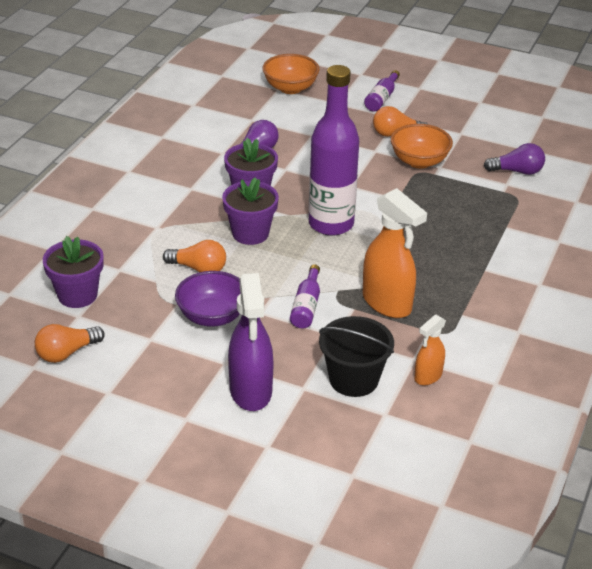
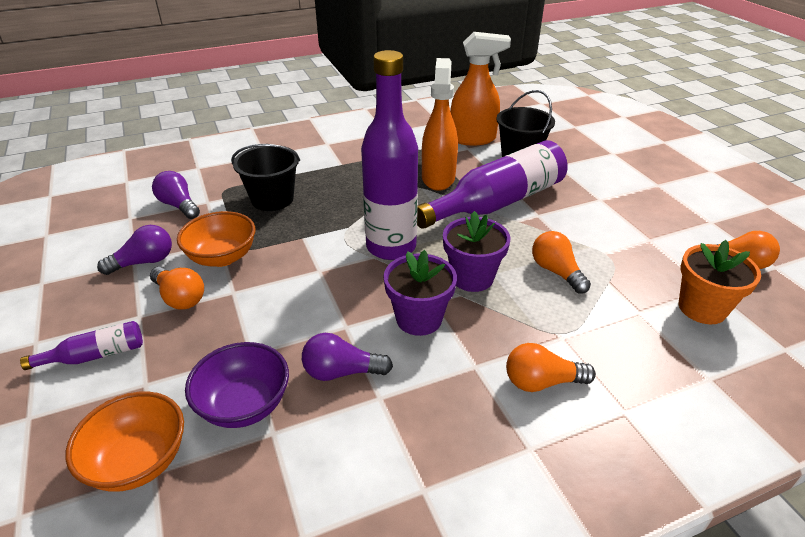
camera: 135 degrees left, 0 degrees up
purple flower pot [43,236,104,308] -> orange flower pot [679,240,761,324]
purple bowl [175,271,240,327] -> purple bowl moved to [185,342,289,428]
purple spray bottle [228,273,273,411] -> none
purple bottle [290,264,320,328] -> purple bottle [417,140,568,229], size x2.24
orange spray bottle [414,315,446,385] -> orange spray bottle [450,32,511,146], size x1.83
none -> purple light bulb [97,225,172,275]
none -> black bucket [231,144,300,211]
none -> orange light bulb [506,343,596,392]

--

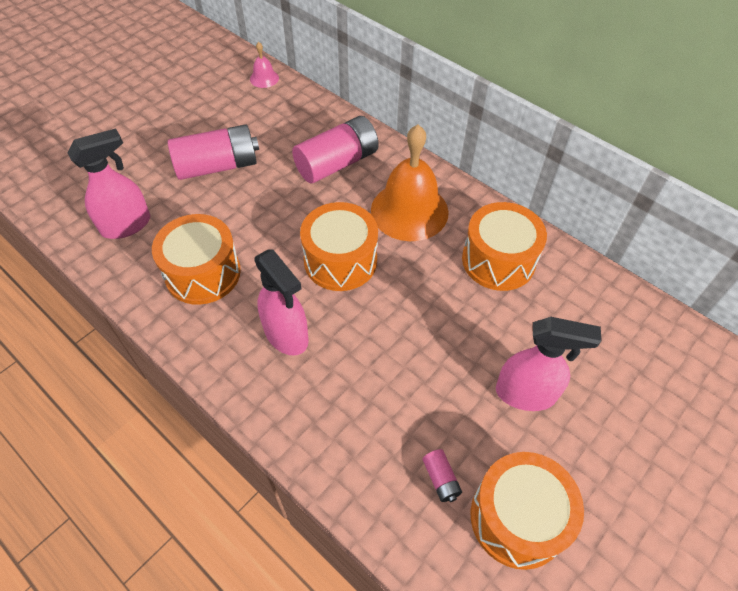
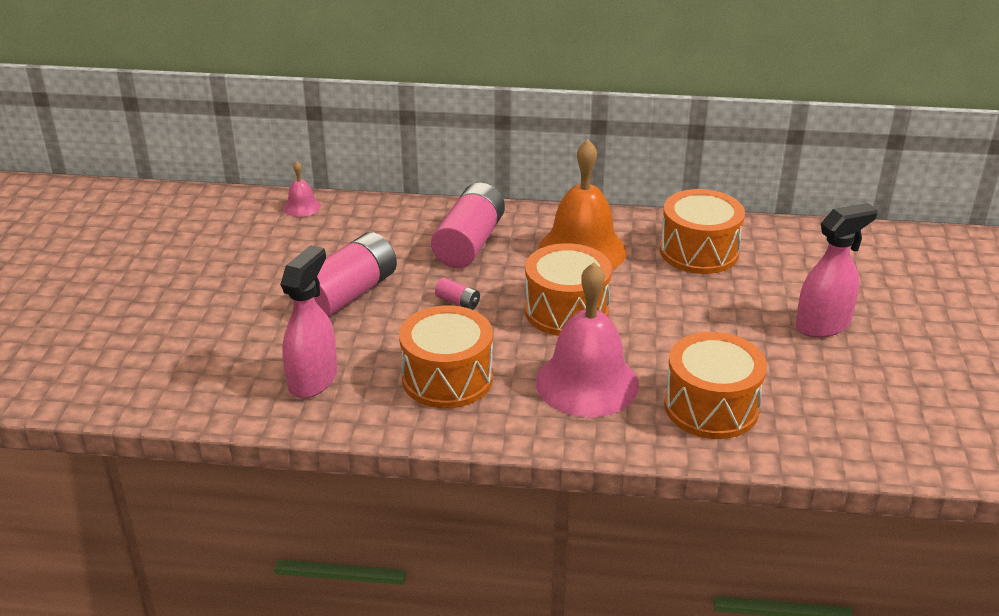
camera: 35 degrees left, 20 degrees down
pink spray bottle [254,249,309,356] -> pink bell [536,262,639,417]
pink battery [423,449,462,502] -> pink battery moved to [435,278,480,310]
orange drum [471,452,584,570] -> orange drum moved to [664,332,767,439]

## WHAT IS BEING ASKED
Look for the word "left" in every line of the listing and copy the lines that have it.

## EXERCISE RESPONSE
camera: 135 degrees left, 0 degrees up
camera: 35 degrees left, 20 degrees down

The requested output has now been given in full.